Exercise instructions → Nothing but the lines from the one with "green pear: 8 -> 7" through the final line of the entries below should be written out, each exactly as given.

Extracted entries →
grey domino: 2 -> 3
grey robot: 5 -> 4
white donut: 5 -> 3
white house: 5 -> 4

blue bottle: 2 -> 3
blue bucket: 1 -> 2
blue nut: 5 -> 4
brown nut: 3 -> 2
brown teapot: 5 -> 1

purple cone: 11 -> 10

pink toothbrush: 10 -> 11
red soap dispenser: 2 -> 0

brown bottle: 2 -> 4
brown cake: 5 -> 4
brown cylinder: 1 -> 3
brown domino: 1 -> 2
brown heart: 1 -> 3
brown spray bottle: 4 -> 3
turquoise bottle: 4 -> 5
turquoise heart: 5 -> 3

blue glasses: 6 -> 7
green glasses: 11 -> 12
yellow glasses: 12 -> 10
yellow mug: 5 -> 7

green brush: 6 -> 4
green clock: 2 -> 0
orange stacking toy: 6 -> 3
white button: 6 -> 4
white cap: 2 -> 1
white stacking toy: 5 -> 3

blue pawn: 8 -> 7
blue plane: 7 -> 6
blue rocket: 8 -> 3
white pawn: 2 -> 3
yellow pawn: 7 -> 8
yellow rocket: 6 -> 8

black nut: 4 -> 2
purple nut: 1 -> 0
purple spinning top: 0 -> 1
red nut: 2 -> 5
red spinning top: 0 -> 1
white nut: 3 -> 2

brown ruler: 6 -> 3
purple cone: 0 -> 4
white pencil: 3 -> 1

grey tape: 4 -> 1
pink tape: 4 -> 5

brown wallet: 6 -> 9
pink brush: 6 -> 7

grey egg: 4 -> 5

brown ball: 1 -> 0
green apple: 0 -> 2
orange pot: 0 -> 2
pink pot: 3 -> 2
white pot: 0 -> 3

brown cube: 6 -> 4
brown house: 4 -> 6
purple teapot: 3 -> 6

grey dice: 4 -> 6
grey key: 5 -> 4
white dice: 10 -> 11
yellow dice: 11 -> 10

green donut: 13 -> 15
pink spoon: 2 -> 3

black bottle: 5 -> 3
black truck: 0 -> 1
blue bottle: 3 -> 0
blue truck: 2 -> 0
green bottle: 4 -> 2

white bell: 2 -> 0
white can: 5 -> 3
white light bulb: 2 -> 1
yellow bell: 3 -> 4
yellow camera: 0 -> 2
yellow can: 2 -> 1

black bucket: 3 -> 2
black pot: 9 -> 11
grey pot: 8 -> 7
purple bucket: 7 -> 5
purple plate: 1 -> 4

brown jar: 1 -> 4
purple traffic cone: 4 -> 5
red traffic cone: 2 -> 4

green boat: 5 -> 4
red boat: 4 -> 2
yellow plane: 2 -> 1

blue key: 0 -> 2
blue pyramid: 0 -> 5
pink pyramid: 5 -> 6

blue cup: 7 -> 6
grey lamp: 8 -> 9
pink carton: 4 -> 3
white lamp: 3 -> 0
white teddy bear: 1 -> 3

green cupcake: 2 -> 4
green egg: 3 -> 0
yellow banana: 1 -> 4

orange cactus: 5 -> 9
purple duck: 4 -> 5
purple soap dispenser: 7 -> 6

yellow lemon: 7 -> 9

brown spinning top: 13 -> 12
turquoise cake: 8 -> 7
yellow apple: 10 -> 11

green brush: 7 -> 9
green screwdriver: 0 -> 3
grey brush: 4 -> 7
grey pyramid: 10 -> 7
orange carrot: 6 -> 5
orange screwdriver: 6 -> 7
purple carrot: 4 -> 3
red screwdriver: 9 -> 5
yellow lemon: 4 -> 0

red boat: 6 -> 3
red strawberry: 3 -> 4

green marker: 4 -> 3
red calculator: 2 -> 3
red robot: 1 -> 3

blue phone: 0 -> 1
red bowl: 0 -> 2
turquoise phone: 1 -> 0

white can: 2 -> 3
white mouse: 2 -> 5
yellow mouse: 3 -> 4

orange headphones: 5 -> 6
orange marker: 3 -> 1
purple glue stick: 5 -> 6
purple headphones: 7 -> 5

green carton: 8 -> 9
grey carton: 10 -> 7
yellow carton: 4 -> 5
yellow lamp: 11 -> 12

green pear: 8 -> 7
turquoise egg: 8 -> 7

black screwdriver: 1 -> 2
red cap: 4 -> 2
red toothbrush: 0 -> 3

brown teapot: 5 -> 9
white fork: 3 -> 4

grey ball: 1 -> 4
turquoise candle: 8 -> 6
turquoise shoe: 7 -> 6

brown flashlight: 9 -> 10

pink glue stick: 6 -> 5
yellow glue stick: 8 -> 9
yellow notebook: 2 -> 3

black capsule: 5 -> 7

The answer →
green pear: 8 -> 7
turquoise egg: 8 -> 7

black screwdriver: 1 -> 2
red cap: 4 -> 2
red toothbrush: 0 -> 3

brown teapot: 5 -> 9
white fork: 3 -> 4

grey ball: 1 -> 4
turquoise candle: 8 -> 6
turquoise shoe: 7 -> 6

brown flashlight: 9 -> 10

pink glue stick: 6 -> 5
yellow glue stick: 8 -> 9
yellow notebook: 2 -> 3

black capsule: 5 -> 7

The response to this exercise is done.